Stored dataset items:

┄┄┄┄┄┄

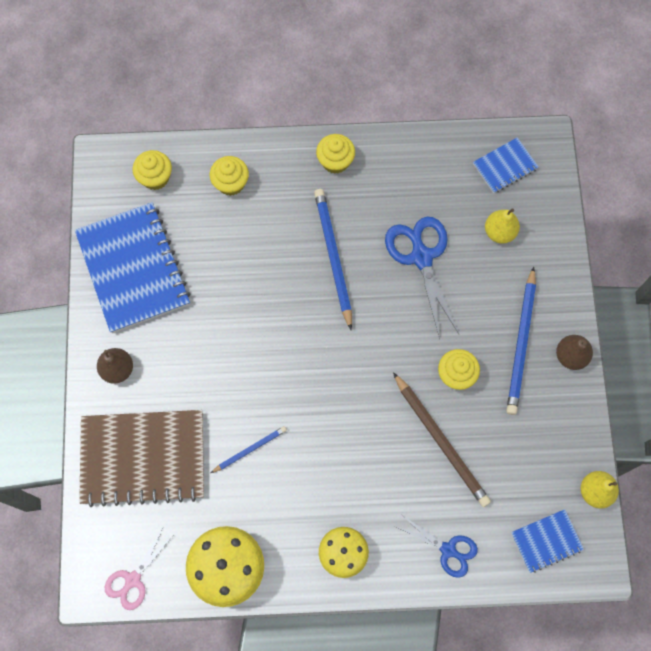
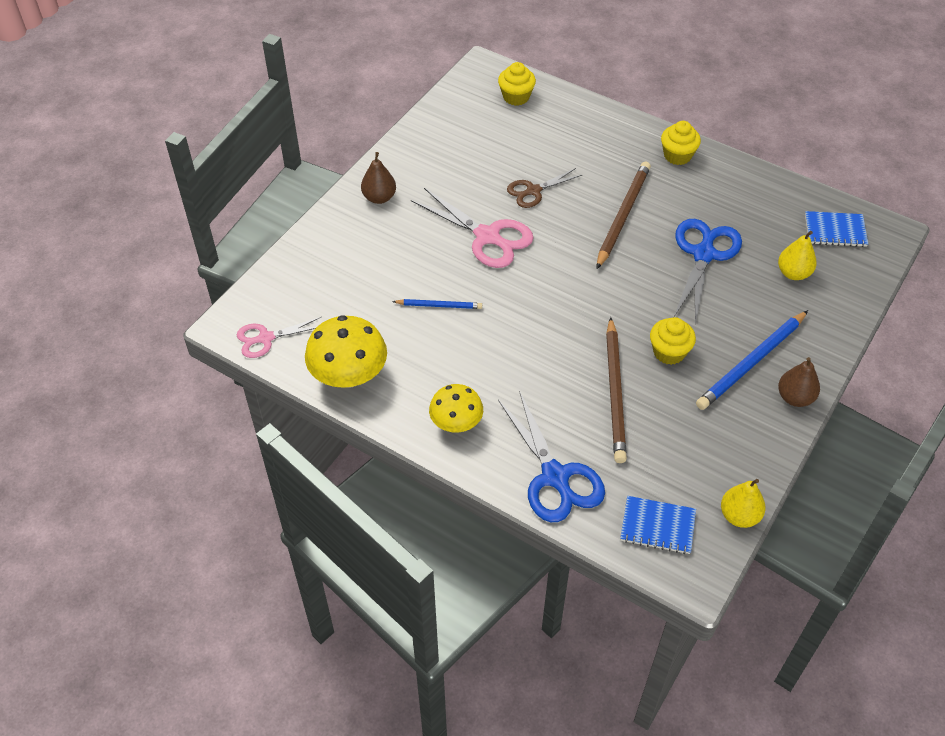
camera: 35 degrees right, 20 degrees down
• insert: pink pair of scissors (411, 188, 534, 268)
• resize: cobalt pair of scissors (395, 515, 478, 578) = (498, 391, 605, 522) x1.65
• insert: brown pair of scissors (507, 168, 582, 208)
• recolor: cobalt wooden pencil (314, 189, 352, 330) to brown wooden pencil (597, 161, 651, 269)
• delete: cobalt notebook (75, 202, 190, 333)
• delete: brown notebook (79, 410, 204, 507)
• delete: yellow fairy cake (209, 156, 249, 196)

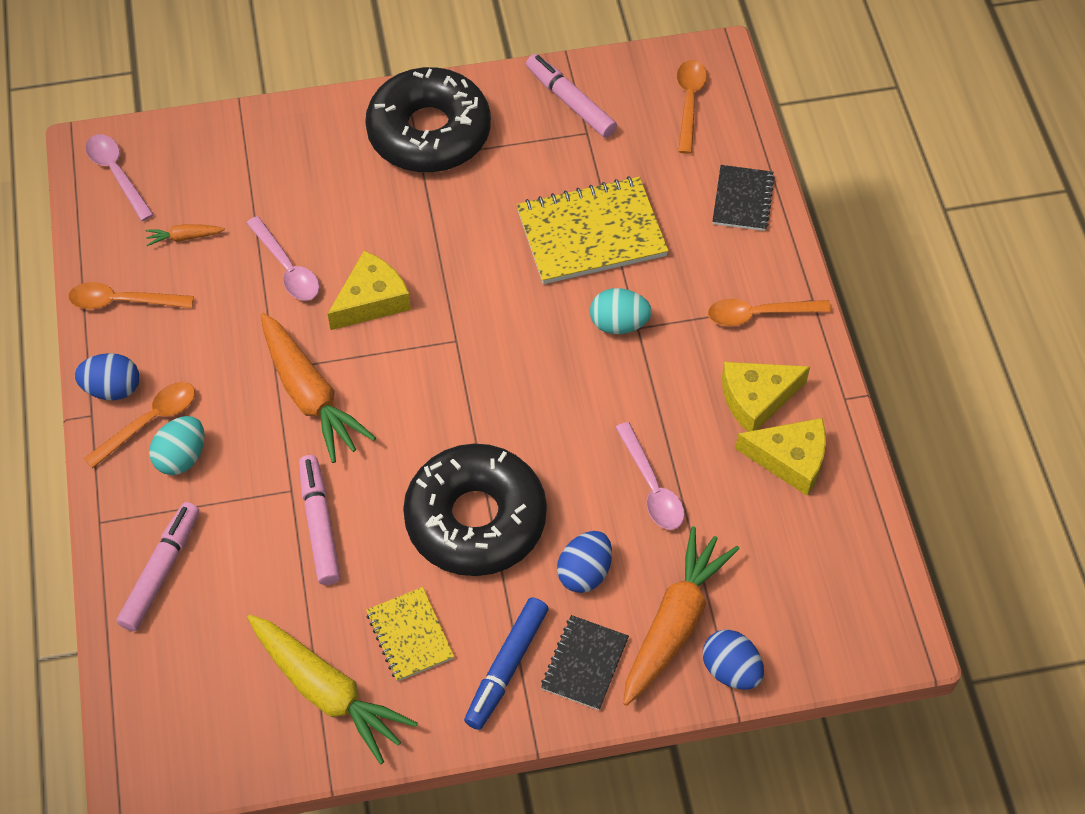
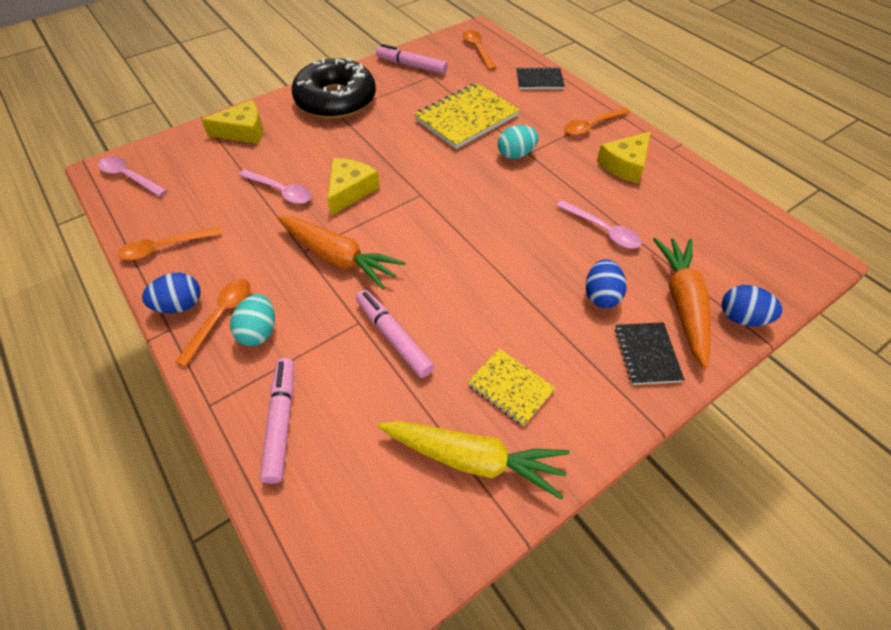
camera: 25 degrees left, 5 degrees down
• move: yellow cheese (735, 418, 826, 496) to (201, 100, 263, 144)
• rotate: ebony notebook (712, 165, 775, 231) = (517, 67, 565, 89) 75 degrees counterclockwise
• delete: bright orange root vegetable (146, 224, 225, 246)
• delete: ebony glazed donut (403, 444, 547, 576)
• delete: cobalt marker pen (464, 597, 549, 730)

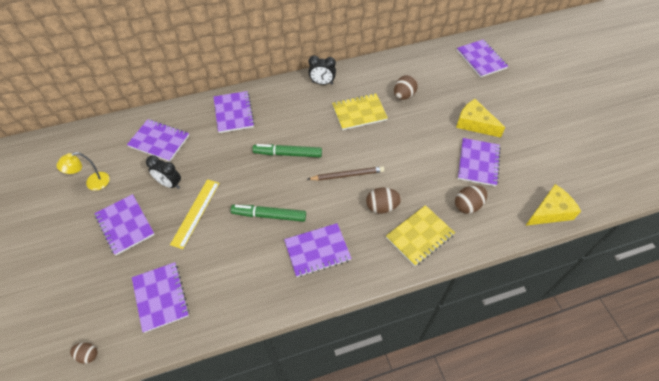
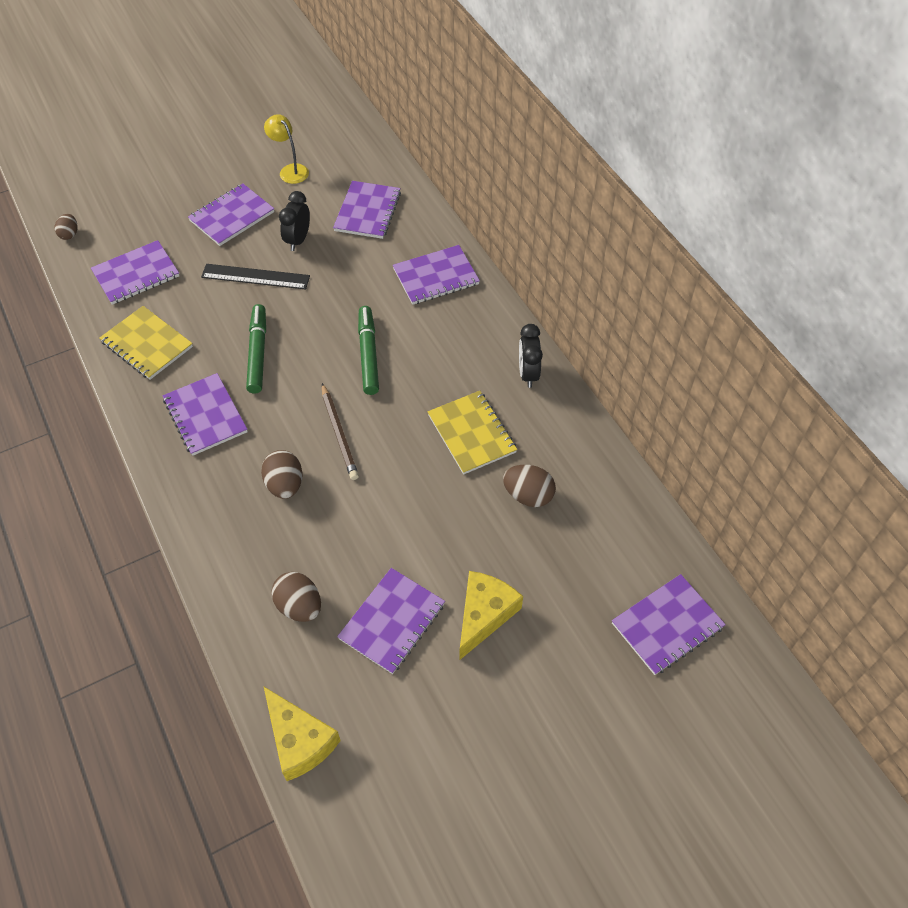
camera: 80 degrees right, 0 degrees up
• move: yellow notebook (386, 205, 455, 266) to (100, 306, 193, 380)
• recolor: yellow measuring stick (170, 179, 219, 249) to ebony measuring stick (201, 264, 310, 289)
• rotate: royal purple notebook (458, 138, 501, 186) = (337, 568, 445, 674) 60 degrees counterclockwise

┄┄┄┄┄┄

# Task description:
The expected answer is each line of the records above that includes the string "counterclockwise".

# Written response:
• rotate: ebony notebook (712, 165, 775, 231) = (517, 67, 565, 89) 75 degrees counterclockwise
• rotate: royal purple notebook (458, 138, 501, 186) = (337, 568, 445, 674) 60 degrees counterclockwise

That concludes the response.